> Exercise
In the data below, find the line containing "(239, 234) = (348, 352): black"; reproduce that line and all subsequent lines exactly, and nothing else.

> Data supplied
· · · · · · ·

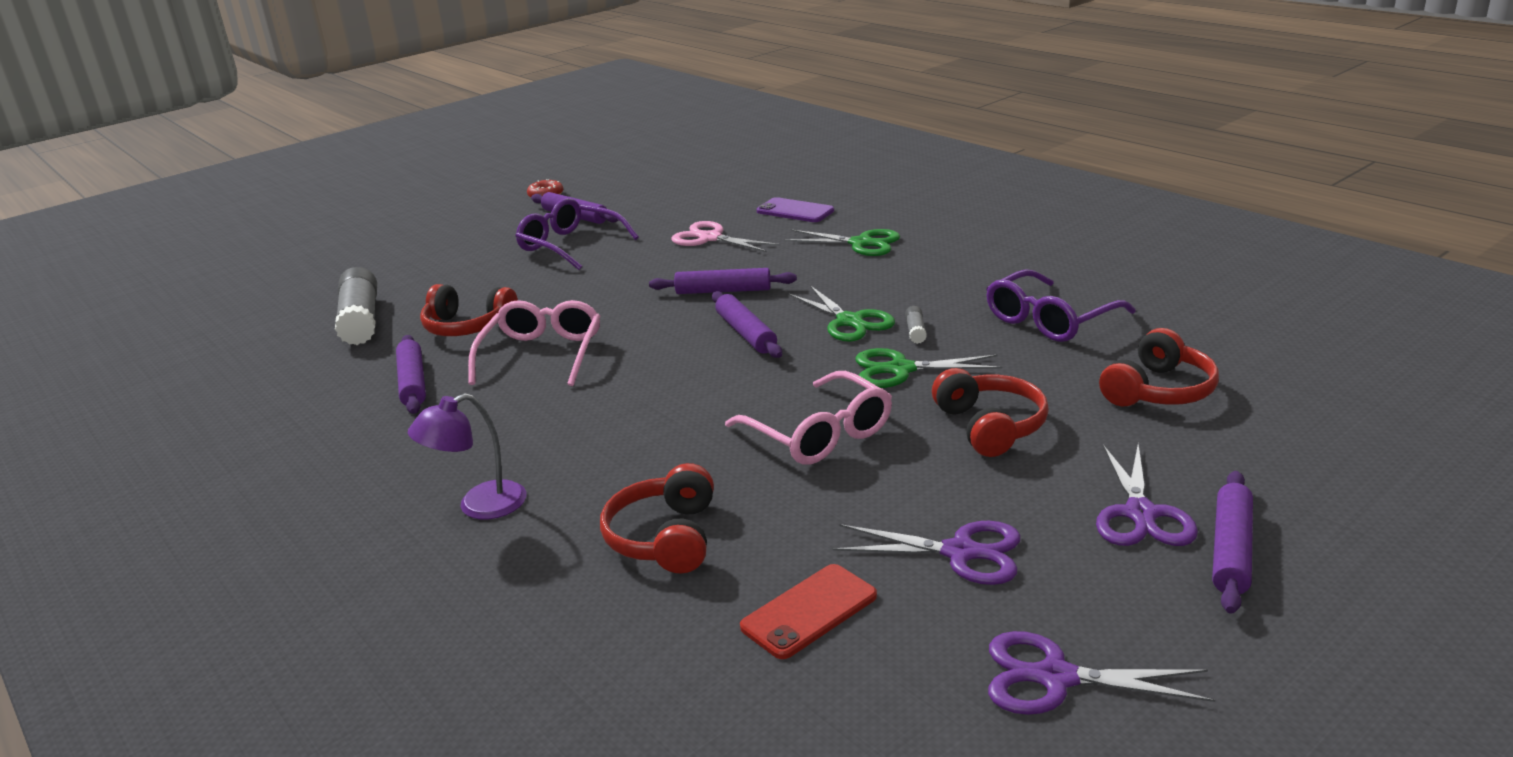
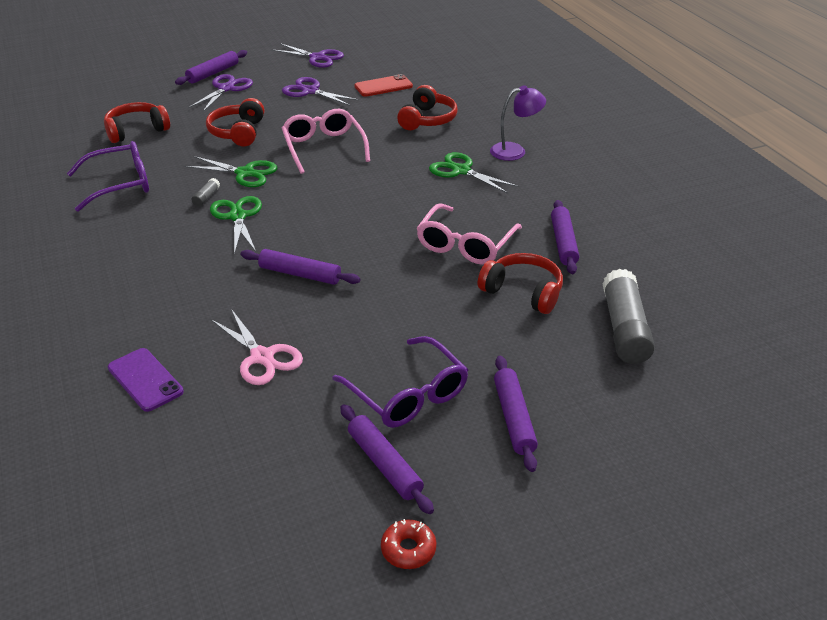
camera: 165 degrees left, 10 degrees up
(746, 333) = (313, 225): purple rolling pin -> purple rolling pin (514, 418)
(861, 243) = (142, 301): green scissors -> green scissors (461, 171)

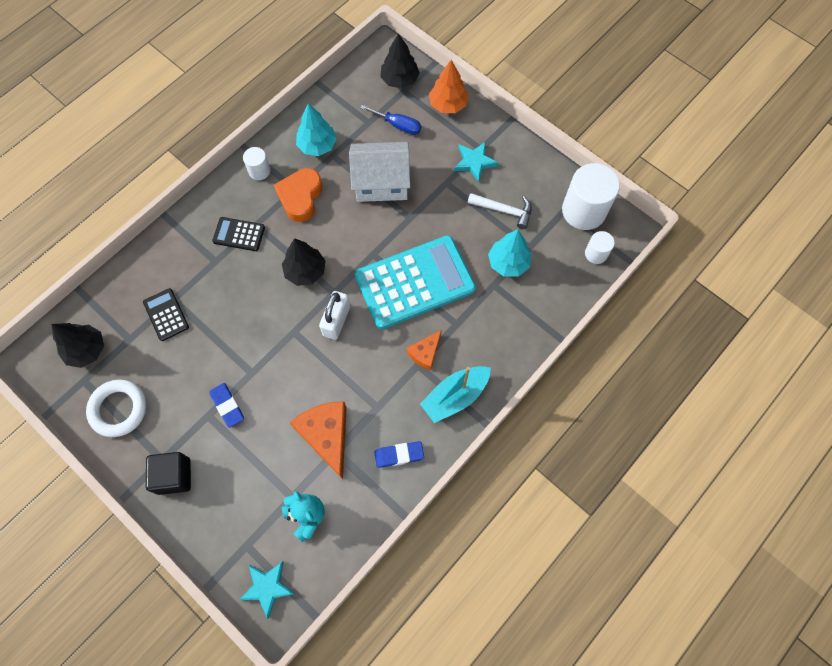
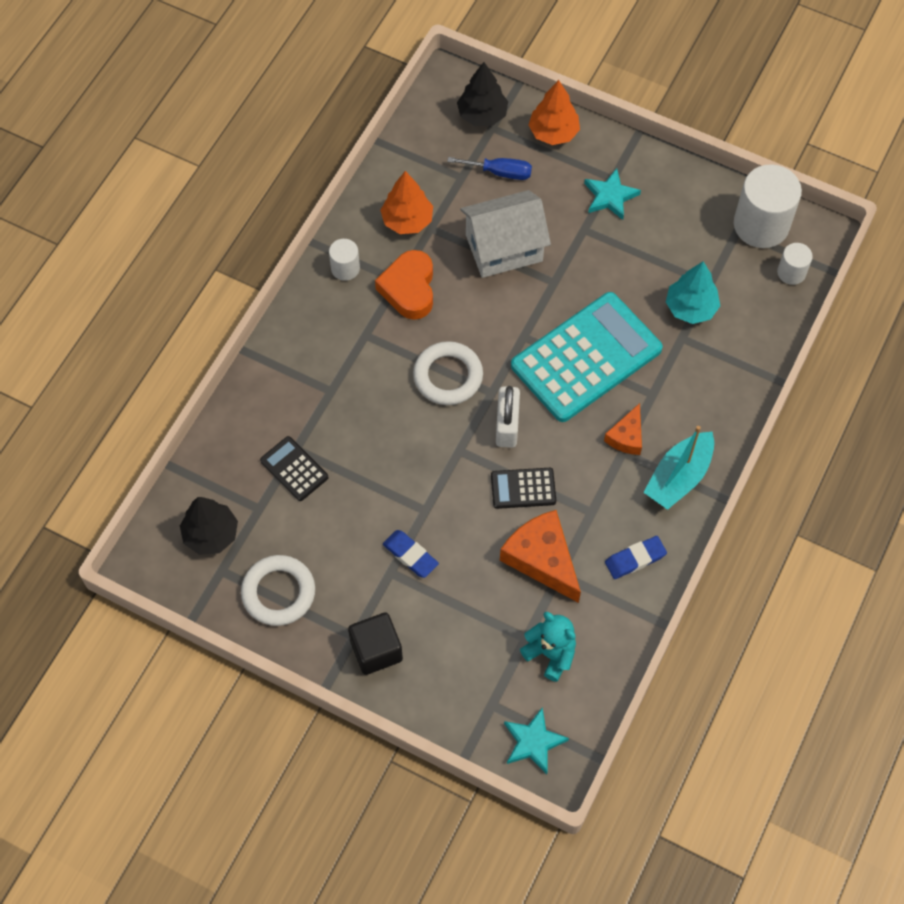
camera: 15 degrees left, 5 degrees down
(239, 234) = (348, 352): black calculator -> black calculator (523, 488)
(305, 271) = (448, 376): black tree -> white ring
(317, 146) = (407, 220): turquoise tree -> orange tree
(504, 210) = (665, 247): white hammer -> none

· · · · · · ·

> Response to the exercise
(239, 234) = (348, 352): black calculator -> black calculator (523, 488)
(305, 271) = (448, 376): black tree -> white ring
(317, 146) = (407, 220): turquoise tree -> orange tree
(504, 210) = (665, 247): white hammer -> none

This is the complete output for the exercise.